● Exercise
What you return should be every record, retyped without a single change.

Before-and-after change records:
Content starts
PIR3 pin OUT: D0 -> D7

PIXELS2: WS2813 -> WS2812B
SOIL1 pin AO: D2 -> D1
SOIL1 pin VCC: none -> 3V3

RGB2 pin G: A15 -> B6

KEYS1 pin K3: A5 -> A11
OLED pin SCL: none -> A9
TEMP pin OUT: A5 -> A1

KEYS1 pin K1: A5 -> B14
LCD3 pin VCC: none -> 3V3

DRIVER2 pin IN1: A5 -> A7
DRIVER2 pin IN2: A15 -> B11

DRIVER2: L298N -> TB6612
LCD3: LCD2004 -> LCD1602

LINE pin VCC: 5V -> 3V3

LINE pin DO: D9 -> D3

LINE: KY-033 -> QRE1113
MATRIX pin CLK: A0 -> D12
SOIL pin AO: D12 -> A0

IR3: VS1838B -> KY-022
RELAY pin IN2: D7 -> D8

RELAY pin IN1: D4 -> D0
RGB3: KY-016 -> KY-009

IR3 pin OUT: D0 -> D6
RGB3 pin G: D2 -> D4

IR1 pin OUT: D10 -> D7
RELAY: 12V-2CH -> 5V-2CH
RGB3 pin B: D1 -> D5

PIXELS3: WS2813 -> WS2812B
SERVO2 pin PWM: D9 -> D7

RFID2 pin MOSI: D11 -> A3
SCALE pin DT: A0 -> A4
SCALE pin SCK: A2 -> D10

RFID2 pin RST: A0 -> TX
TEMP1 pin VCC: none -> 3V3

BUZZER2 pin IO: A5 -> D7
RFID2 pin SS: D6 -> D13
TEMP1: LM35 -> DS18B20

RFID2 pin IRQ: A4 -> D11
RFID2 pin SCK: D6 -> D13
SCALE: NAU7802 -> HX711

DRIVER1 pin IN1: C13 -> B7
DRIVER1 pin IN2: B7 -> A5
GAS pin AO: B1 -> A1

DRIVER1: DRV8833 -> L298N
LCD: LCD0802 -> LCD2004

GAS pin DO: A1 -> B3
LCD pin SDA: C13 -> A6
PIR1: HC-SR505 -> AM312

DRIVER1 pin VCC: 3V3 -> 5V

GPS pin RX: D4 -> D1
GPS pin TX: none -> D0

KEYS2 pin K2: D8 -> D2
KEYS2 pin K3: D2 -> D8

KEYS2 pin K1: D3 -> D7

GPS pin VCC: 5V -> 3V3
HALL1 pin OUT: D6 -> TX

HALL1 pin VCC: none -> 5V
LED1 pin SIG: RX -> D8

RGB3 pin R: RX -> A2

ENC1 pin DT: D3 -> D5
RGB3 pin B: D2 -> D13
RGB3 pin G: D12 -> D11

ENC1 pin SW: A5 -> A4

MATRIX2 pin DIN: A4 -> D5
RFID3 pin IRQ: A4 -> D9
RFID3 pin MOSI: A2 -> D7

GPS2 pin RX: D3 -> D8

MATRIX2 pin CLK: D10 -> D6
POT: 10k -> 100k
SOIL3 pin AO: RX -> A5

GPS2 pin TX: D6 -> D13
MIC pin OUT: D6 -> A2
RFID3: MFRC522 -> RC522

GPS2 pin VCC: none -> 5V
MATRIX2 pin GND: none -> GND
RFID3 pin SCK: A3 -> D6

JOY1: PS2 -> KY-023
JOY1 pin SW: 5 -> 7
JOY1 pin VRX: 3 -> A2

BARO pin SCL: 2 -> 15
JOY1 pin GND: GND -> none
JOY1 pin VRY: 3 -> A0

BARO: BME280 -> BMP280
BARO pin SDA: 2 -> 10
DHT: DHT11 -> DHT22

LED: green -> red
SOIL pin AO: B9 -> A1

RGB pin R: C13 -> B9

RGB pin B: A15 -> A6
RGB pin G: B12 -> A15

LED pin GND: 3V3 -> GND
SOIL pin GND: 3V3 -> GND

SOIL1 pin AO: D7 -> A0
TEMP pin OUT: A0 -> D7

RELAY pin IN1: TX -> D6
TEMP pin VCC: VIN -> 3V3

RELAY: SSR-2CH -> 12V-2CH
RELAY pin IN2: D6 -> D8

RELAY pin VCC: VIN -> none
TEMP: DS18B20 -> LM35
Content ends
● Result
PIR3 pin OUT: D0 -> D7

PIXELS2: WS2813 -> WS2812B
SOIL1 pin AO: D2 -> D1
SOIL1 pin VCC: none -> 3V3

RGB2 pin G: A15 -> B6

KEYS1 pin K3: A5 -> A11
OLED pin SCL: none -> A9
TEMP pin OUT: A5 -> A1

KEYS1 pin K1: A5 -> B14
LCD3 pin VCC: none -> 3V3

DRIVER2 pin IN1: A5 -> A7
DRIVER2 pin IN2: A15 -> B11

DRIVER2: L298N -> TB6612
LCD3: LCD2004 -> LCD1602

LINE pin VCC: 5V -> 3V3

LINE pin DO: D9 -> D3

LINE: KY-033 -> QRE1113
MATRIX pin CLK: A0 -> D12
SOIL pin AO: D12 -> A0

IR3: VS1838B -> KY-022
RELAY pin IN2: D7 -> D8

RELAY pin IN1: D4 -> D0
RGB3: KY-016 -> KY-009

IR3 pin OUT: D0 -> D6
RGB3 pin G: D2 -> D4

IR1 pin OUT: D10 -> D7
RELAY: 12V-2CH -> 5V-2CH
RGB3 pin B: D1 -> D5

PIXELS3: WS2813 -> WS2812B
SERVO2 pin PWM: D9 -> D7

RFID2 pin MOSI: D11 -> A3
SCALE pin DT: A0 -> A4
SCALE pin SCK: A2 -> D10

RFID2 pin RST: A0 -> TX
TEMP1 pin VCC: none -> 3V3

BUZZER2 pin IO: A5 -> D7
RFID2 pin SS: D6 -> D13
TEMP1: LM35 -> DS18B20

RFID2 pin IRQ: A4 -> D11
RFID2 pin SCK: D6 -> D13
SCALE: NAU7802 -> HX711

DRIVER1 pin IN1: C13 -> B7
DRIVER1 pin IN2: B7 -> A5
GAS pin AO: B1 -> A1

DRIVER1: DRV8833 -> L298N
LCD: LCD0802 -> LCD2004

GAS pin DO: A1 -> B3
LCD pin SDA: C13 -> A6
PIR1: HC-SR505 -> AM312

DRIVER1 pin VCC: 3V3 -> 5V

GPS pin RX: D4 -> D1
GPS pin TX: none -> D0

KEYS2 pin K2: D8 -> D2
KEYS2 pin K3: D2 -> D8

KEYS2 pin K1: D3 -> D7

GPS pin VCC: 5V -> 3V3
HALL1 pin OUT: D6 -> TX

HALL1 pin VCC: none -> 5V
LED1 pin SIG: RX -> D8

RGB3 pin R: RX -> A2

ENC1 pin DT: D3 -> D5
RGB3 pin B: D2 -> D13
RGB3 pin G: D12 -> D11

ENC1 pin SW: A5 -> A4

MATRIX2 pin DIN: A4 -> D5
RFID3 pin IRQ: A4 -> D9
RFID3 pin MOSI: A2 -> D7

GPS2 pin RX: D3 -> D8

MATRIX2 pin CLK: D10 -> D6
POT: 10k -> 100k
SOIL3 pin AO: RX -> A5

GPS2 pin TX: D6 -> D13
MIC pin OUT: D6 -> A2
RFID3: MFRC522 -> RC522

GPS2 pin VCC: none -> 5V
MATRIX2 pin GND: none -> GND
RFID3 pin SCK: A3 -> D6

JOY1: PS2 -> KY-023
JOY1 pin SW: 5 -> 7
JOY1 pin VRX: 3 -> A2

BARO pin SCL: 2 -> 15
JOY1 pin GND: GND -> none
JOY1 pin VRY: 3 -> A0

BARO: BME280 -> BMP280
BARO pin SDA: 2 -> 10
DHT: DHT11 -> DHT22

LED: green -> red
SOIL pin AO: B9 -> A1

RGB pin R: C13 -> B9

RGB pin B: A15 -> A6
RGB pin G: B12 -> A15

LED pin GND: 3V3 -> GND
SOIL pin GND: 3V3 -> GND

SOIL1 pin AO: D7 -> A0
TEMP pin OUT: A0 -> D7

RELAY pin IN1: TX -> D6
TEMP pin VCC: VIN -> 3V3

RELAY: SSR-2CH -> 12V-2CH
RELAY pin IN2: D6 -> D8

RELAY pin VCC: VIN -> none
TEMP: DS18B20 -> LM35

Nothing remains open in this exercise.